Below this line is a set of entries; quote exactly the lines from the line that contains "D12: diode (A AC1, K AC2) -> none" to the line that contains "R2: none -> 150k (+12V, 0V)", both lines included.

▶ Revision tracking records:
------------------------

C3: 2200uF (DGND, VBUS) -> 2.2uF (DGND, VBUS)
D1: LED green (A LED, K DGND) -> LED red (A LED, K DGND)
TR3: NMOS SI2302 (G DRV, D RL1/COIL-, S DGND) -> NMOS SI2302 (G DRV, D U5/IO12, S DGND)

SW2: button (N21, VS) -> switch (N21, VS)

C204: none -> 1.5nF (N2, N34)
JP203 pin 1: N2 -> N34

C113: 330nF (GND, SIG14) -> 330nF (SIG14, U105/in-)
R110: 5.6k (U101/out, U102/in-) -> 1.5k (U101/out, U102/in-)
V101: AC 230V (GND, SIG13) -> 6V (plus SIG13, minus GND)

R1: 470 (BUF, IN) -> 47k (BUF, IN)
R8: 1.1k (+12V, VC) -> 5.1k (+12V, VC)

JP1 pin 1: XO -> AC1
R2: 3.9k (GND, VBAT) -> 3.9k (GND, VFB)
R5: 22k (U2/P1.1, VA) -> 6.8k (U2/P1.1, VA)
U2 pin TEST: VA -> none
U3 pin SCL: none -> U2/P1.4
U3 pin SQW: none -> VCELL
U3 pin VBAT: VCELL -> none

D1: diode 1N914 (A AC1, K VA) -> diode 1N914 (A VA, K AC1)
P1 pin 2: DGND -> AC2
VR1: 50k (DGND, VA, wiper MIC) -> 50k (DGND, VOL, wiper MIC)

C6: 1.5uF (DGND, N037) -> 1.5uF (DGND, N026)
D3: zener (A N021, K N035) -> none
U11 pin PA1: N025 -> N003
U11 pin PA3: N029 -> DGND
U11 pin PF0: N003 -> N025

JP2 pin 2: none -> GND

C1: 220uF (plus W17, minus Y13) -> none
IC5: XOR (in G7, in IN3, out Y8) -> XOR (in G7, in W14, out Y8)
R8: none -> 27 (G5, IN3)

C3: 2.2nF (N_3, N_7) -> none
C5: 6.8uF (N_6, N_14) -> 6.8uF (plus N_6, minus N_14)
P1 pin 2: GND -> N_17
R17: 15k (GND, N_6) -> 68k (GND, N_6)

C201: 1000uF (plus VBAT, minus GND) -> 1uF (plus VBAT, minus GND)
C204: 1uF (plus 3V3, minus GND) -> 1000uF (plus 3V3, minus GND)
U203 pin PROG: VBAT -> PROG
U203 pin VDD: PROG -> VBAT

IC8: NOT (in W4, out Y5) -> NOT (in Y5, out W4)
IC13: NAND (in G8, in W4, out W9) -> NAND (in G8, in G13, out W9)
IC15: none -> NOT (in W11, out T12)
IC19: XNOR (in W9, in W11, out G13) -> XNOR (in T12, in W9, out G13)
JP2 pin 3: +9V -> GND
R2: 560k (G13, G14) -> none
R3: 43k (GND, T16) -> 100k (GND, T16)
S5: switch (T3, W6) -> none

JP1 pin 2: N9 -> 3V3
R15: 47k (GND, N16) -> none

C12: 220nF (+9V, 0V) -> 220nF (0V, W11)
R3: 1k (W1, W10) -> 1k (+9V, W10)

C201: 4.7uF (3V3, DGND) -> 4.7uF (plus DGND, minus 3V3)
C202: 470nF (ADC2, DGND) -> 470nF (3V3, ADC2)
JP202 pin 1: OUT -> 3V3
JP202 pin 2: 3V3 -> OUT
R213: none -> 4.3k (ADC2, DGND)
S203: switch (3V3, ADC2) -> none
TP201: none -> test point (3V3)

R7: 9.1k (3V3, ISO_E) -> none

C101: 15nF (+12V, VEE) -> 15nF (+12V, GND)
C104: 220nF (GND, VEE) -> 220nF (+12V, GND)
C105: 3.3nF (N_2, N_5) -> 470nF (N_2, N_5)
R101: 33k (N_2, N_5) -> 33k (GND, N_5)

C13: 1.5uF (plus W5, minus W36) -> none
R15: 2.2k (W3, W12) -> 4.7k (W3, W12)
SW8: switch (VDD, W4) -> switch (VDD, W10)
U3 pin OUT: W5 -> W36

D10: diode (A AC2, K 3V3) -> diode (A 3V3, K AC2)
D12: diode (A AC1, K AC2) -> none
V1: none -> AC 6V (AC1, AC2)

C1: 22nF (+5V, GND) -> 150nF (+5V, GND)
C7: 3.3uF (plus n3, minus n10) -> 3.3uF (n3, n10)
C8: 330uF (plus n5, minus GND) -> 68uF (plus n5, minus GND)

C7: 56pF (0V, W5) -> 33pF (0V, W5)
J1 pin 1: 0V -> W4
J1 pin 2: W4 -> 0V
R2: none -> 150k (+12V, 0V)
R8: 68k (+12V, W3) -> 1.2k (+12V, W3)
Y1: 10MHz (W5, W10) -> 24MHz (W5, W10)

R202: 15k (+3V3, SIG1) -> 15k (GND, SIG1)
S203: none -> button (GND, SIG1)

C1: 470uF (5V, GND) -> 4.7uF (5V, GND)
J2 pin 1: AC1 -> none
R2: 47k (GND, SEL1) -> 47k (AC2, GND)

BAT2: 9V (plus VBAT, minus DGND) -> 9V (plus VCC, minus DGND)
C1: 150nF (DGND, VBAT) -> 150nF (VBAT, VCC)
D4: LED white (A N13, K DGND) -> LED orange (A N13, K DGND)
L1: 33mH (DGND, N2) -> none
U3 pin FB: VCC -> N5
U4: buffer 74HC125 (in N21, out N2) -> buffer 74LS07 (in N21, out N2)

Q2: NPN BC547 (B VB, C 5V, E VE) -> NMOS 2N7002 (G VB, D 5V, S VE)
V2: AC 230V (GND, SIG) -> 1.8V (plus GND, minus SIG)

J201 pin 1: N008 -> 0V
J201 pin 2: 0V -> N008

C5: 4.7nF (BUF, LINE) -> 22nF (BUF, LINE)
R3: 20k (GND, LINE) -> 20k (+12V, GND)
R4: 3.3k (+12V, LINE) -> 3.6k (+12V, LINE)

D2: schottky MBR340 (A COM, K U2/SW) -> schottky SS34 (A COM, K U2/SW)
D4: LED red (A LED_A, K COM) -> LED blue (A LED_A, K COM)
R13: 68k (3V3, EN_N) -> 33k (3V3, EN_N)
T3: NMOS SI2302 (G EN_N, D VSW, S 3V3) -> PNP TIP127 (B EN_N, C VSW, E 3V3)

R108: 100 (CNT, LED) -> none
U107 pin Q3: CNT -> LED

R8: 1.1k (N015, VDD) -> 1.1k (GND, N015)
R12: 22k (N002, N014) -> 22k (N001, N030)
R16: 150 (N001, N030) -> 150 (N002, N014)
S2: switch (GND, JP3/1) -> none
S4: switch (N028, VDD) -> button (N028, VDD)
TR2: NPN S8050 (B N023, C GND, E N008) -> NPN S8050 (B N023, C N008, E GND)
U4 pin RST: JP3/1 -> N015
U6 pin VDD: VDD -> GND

------------------------

▶ Reply:
D12: diode (A AC1, K AC2) -> none
V1: none -> AC 6V (AC1, AC2)

C1: 22nF (+5V, GND) -> 150nF (+5V, GND)
C7: 3.3uF (plus n3, minus n10) -> 3.3uF (n3, n10)
C8: 330uF (plus n5, minus GND) -> 68uF (plus n5, minus GND)

C7: 56pF (0V, W5) -> 33pF (0V, W5)
J1 pin 1: 0V -> W4
J1 pin 2: W4 -> 0V
R2: none -> 150k (+12V, 0V)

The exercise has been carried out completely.